▸ Problem requirements
Only the lines from the line containing "(276, 567) = (265, 632): yellow" to the end of the entries should be repeated, exactly as they appear.
+++ Input data
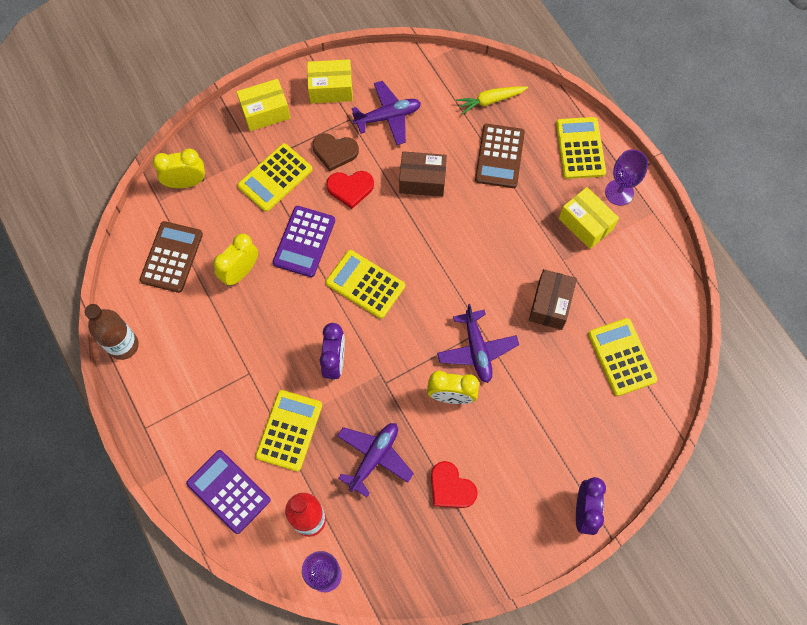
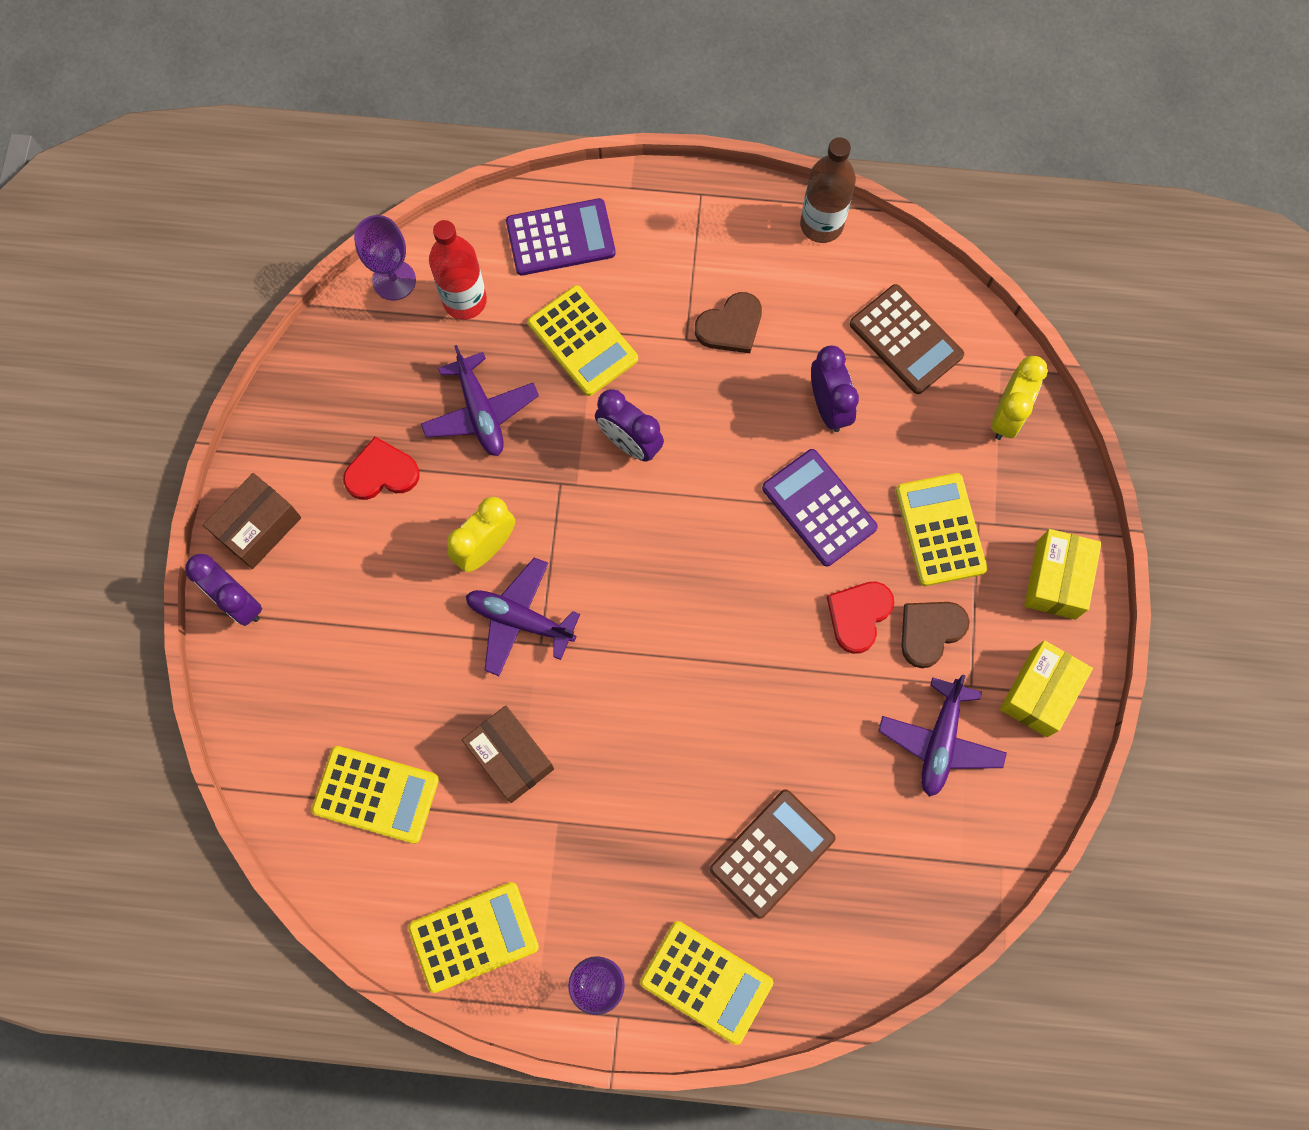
camera: 125 degrees right, 5 degrees up
(224, 354) = (730, 326): none -> brown heart
(240, 272) = (828, 407): yellow clock -> purple clock
(365, 284) = (705, 544): yellow calculator -> yellow calculator (474, 937)
(422, 180) = (806, 719): brown box -> brown box (258, 527)
(490, 101) = (872, 908): yellow carrot -> none
(499, 156) = (772, 853): brown calculator -> brown calculator turned 90 degrees clockwise
(585, 224) = (587, 895): yellow box -> none

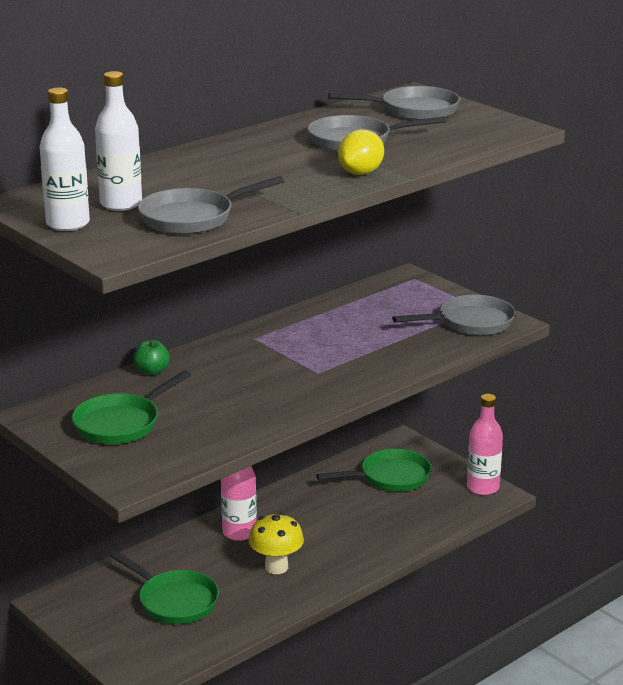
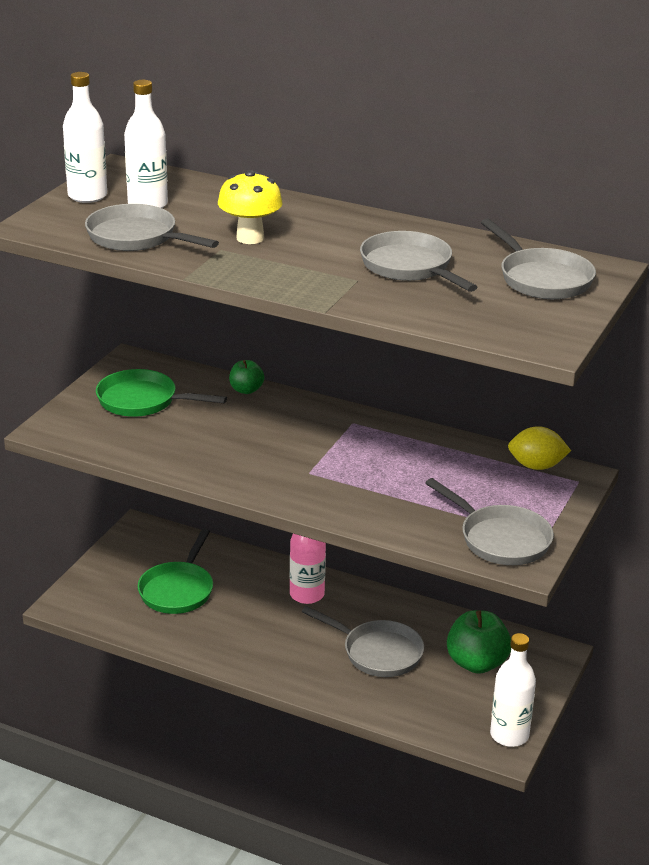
camera: 65 degrees right, 5 degrees up
(276, 567) = (265, 632): yellow mushroom -> yellow mushroom (250, 238)
(345, 518) = (378, 653): none -> grey pan
(361, 173) = (317, 285): yellow lemon -> yellow lemon (536, 466)
(390, 477) = (476, 663): green pan -> green apple
(483, 488) = (509, 735): pink bottle -> white bottle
++++++
▸ Expected answer
(276, 567) = (265, 632): yellow mushroom -> yellow mushroom (250, 238)
(345, 518) = (378, 653): none -> grey pan
(361, 173) = (317, 285): yellow lemon -> yellow lemon (536, 466)
(390, 477) = (476, 663): green pan -> green apple
(483, 488) = (509, 735): pink bottle -> white bottle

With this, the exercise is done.